*** Block opens ***

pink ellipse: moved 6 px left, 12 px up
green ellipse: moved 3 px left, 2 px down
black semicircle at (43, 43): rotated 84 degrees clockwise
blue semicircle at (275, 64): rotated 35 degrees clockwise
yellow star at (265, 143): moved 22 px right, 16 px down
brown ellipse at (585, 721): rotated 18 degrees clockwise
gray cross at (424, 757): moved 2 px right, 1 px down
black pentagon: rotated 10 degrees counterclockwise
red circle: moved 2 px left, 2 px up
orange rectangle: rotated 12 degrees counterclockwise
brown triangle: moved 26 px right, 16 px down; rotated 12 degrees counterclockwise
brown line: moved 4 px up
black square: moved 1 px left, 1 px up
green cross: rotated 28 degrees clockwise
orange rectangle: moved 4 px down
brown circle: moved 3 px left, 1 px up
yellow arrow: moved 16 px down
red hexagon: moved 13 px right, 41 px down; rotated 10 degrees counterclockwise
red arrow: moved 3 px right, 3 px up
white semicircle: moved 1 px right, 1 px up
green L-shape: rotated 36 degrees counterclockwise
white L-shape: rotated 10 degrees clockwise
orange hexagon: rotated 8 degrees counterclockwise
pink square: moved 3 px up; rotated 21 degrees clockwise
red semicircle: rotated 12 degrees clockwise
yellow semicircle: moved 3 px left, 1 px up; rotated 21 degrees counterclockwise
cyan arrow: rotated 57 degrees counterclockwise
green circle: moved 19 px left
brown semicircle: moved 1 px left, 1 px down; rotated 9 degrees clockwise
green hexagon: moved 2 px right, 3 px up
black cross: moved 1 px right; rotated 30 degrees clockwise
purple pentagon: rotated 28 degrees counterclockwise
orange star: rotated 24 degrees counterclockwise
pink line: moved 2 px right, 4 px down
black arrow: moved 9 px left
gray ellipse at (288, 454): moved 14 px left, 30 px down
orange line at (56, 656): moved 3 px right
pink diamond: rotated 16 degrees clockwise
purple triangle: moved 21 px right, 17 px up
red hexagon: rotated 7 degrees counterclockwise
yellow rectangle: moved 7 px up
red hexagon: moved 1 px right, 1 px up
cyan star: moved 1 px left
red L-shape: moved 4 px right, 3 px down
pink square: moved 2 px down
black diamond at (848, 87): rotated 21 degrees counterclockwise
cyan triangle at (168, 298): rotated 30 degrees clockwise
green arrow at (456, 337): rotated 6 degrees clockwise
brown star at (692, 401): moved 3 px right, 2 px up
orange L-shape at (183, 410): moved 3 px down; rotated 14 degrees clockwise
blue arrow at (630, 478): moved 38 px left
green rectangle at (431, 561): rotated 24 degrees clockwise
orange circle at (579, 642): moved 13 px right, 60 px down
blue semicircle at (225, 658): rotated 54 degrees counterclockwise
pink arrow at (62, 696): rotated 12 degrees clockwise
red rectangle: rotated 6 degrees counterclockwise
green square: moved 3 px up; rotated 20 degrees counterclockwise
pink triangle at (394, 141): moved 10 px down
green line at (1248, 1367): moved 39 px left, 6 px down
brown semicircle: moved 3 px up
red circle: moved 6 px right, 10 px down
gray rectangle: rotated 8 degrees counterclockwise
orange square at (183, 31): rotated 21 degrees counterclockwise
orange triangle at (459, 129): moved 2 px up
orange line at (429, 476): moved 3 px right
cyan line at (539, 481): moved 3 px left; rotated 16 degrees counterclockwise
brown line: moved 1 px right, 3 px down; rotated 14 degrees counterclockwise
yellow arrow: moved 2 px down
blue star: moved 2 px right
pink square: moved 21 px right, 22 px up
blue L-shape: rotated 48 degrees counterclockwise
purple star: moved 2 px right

*** Block closes ***

TASK GOAL: If the word "diamond" is on a line above, return that line.

RESULT FOR THIS TASK:
pink diamond: rotated 16 degrees clockwise
black diamond at (848, 87): rotated 21 degrees counterclockwise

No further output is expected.